[Dataset excerpts]
☆ ☆ ☆ ☆

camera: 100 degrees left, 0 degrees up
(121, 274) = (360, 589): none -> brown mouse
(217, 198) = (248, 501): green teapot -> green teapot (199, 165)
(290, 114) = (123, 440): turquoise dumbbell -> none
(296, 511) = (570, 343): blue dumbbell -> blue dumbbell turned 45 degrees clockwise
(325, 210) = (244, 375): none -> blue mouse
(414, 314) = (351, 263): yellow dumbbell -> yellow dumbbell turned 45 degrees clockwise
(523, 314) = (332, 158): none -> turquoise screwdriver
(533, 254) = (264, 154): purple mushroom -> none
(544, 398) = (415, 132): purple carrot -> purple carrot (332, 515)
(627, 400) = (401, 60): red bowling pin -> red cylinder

☆ ☆ ☆ ☆

A word-for-word restatement of all the records is required.

### Response box
camera: 100 degrees left, 0 degrees up
(121, 274) = (360, 589): none -> brown mouse
(217, 198) = (248, 501): green teapot -> green teapot (199, 165)
(290, 114) = (123, 440): turquoise dumbbell -> none
(296, 511) = (570, 343): blue dumbbell -> blue dumbbell turned 45 degrees clockwise
(325, 210) = (244, 375): none -> blue mouse
(414, 314) = (351, 263): yellow dumbbell -> yellow dumbbell turned 45 degrees clockwise
(523, 314) = (332, 158): none -> turquoise screwdriver
(533, 254) = (264, 154): purple mushroom -> none
(544, 398) = (415, 132): purple carrot -> purple carrot (332, 515)
(627, 400) = (401, 60): red bowling pin -> red cylinder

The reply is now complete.